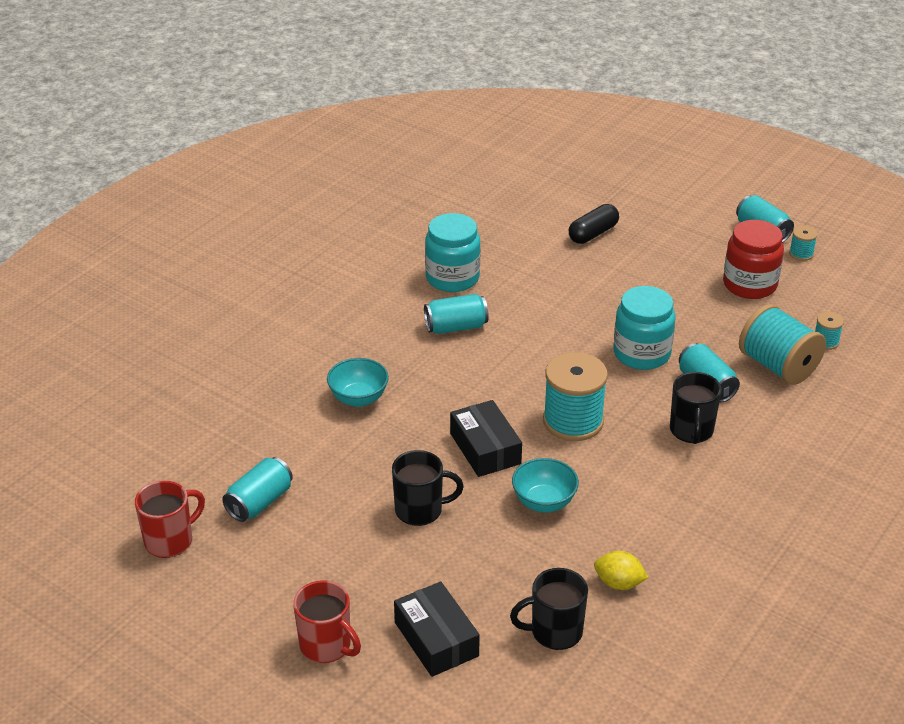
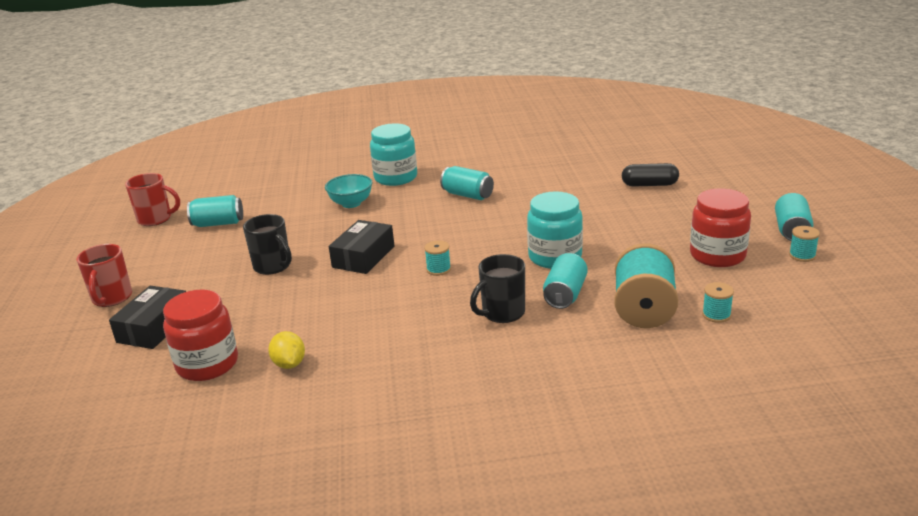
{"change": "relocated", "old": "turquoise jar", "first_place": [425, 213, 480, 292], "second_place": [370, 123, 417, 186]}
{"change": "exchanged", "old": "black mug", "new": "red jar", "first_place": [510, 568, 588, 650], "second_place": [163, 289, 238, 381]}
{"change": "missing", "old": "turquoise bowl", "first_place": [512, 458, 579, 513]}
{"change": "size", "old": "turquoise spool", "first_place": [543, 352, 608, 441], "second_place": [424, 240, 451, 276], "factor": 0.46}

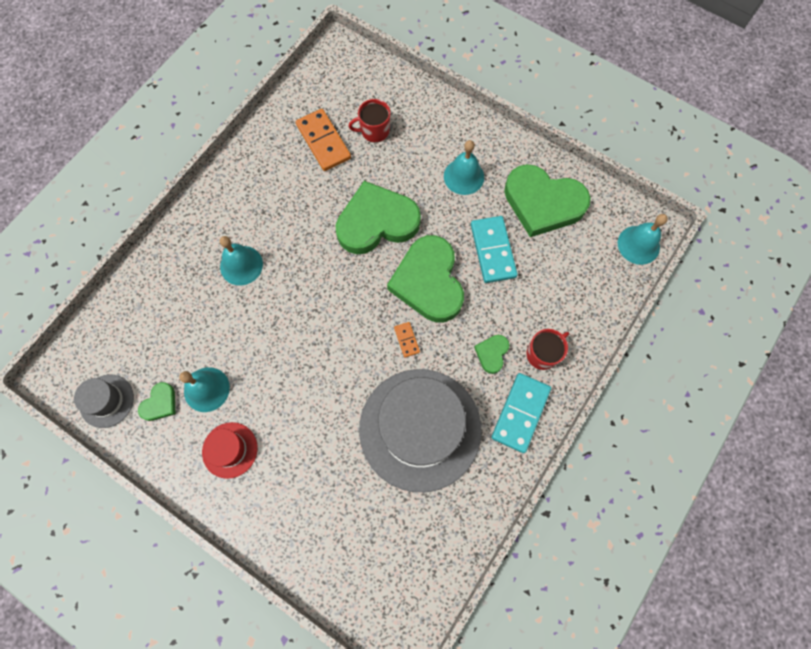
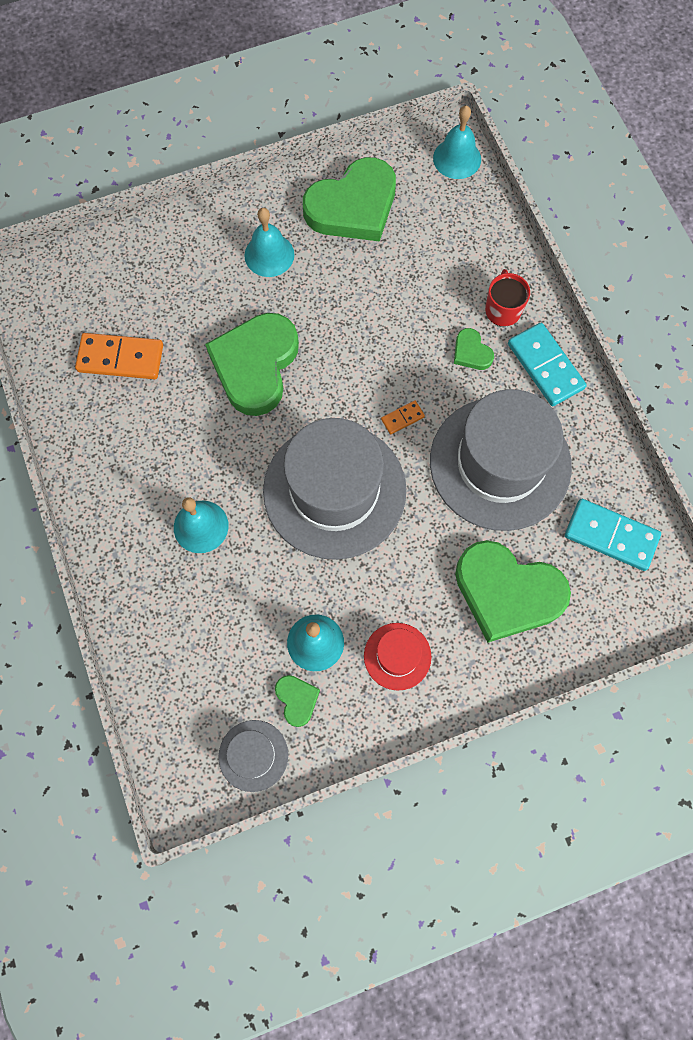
{"change": "missing", "old": "red mug", "first_place": [349, 99, 390, 143]}
{"change": "relocated", "old": "green heart", "first_place": [387, 235, 464, 322], "second_place": [455, 540, 571, 643]}
{"change": "spun", "old": "orange domino", "first_place": [394, 322, 420, 357], "second_place": [381, 400, 425, 434], "degrees": -45}
{"change": "relocated", "old": "turquoise domino", "first_place": [471, 216, 518, 283], "second_place": [565, 499, 661, 571]}
{"change": "appeared", "new": "grey hat", "second_place": [263, 418, 406, 560]}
***
With the pictures removed, return the listing above in its exact original wording.

{"change": "relocated", "old": "turquoise jar", "first_place": [425, 213, 480, 292], "second_place": [370, 123, 417, 186]}
{"change": "exchanged", "old": "black mug", "new": "red jar", "first_place": [510, 568, 588, 650], "second_place": [163, 289, 238, 381]}
{"change": "missing", "old": "turquoise bowl", "first_place": [512, 458, 579, 513]}
{"change": "size", "old": "turquoise spool", "first_place": [543, 352, 608, 441], "second_place": [424, 240, 451, 276], "factor": 0.46}

{"change": "missing", "old": "red mug", "first_place": [349, 99, 390, 143]}
{"change": "relocated", "old": "green heart", "first_place": [387, 235, 464, 322], "second_place": [455, 540, 571, 643]}
{"change": "spun", "old": "orange domino", "first_place": [394, 322, 420, 357], "second_place": [381, 400, 425, 434], "degrees": -45}
{"change": "relocated", "old": "turquoise domino", "first_place": [471, 216, 518, 283], "second_place": [565, 499, 661, 571]}
{"change": "appeared", "new": "grey hat", "second_place": [263, 418, 406, 560]}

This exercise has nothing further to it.